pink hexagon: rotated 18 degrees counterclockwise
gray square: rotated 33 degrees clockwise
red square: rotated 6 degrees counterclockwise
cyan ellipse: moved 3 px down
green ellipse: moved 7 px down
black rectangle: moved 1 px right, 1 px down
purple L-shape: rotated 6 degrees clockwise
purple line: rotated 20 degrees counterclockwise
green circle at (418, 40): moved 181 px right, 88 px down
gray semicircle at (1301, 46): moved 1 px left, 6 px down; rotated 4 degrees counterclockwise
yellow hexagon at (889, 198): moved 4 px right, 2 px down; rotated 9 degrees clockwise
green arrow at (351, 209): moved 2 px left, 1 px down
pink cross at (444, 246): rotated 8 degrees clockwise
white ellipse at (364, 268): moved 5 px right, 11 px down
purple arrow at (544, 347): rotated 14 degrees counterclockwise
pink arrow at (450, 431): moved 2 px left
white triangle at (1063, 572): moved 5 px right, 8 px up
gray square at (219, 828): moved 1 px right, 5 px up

...

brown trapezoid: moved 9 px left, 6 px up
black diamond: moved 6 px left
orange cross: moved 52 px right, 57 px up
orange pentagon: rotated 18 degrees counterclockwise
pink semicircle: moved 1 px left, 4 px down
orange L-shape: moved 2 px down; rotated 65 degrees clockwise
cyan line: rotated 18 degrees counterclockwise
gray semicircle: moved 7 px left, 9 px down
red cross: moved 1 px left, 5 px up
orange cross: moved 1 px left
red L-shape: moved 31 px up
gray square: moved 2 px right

TASK BRIEF —
Only the lines above starting at the line that holds "purple arrow at" and ending at the line that holds "gray square at" are to be repeated, exactly and in full.

REPLY TO THE EXERCISE —
purple arrow at (544, 347): rotated 14 degrees counterclockwise
pink arrow at (450, 431): moved 2 px left
white triangle at (1063, 572): moved 5 px right, 8 px up
gray square at (219, 828): moved 1 px right, 5 px up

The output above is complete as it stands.